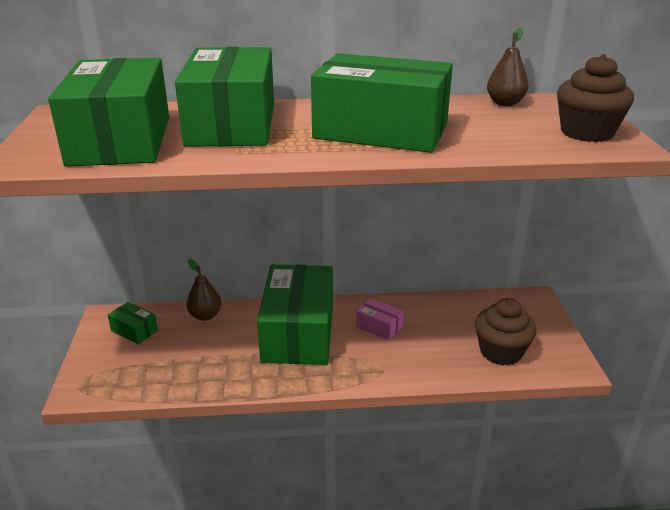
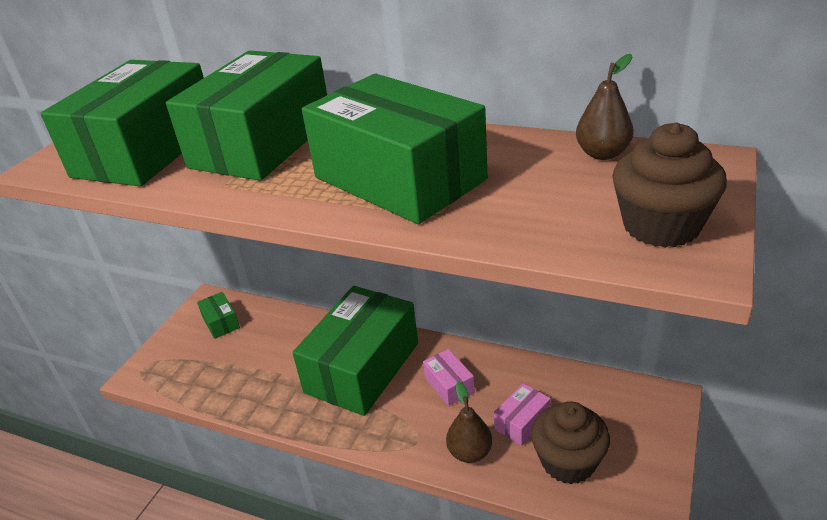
camera: 30 degrees right, 5 degrees up
(205, 316) = (290, 322): brown pear -> brown pear (470, 452)
(451, 336) = (522, 422): none -> pink box

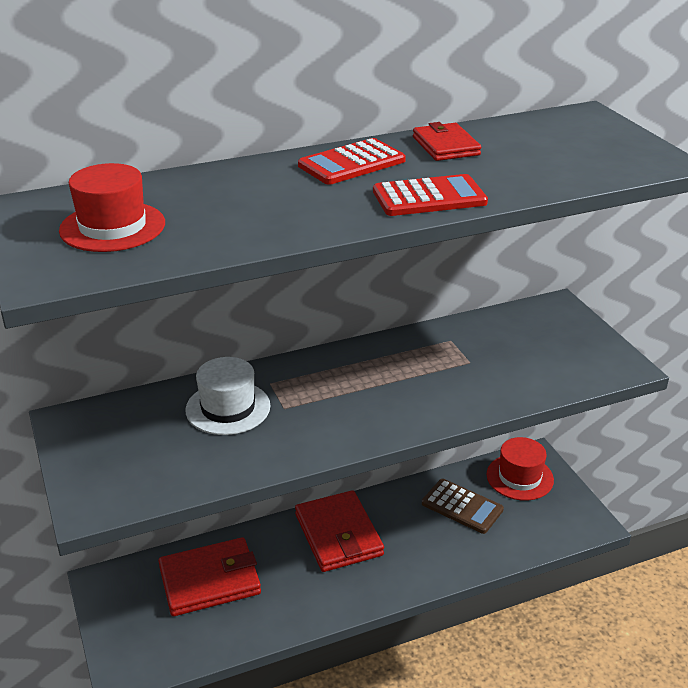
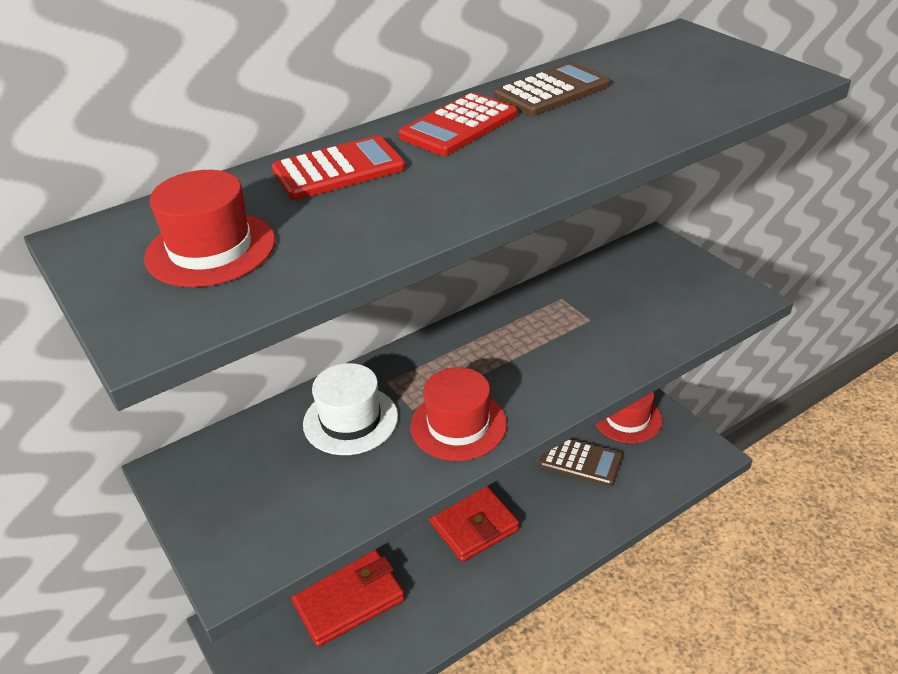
camera: 10 degrees left, 5 degrees up
(318, 427) = (458, 425): none -> red hat
(429, 197) = (566, 155): red calculator -> red calculator (339, 169)
(445, 146) = (552, 91): red wallet -> brown calculator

::::

§ WHAT YOU WILL DO: Would you copy each line above exactly as given, dropping any images?

§ COMPLETED EXERCISE:
camera: 30 degrees right, 5 degrees up
(205, 316) = (290, 322): brown pear -> brown pear (470, 452)
(451, 336) = (522, 422): none -> pink box

camera: 10 degrees left, 5 degrees up
(318, 427) = (458, 425): none -> red hat
(429, 197) = (566, 155): red calculator -> red calculator (339, 169)
(445, 146) = (552, 91): red wallet -> brown calculator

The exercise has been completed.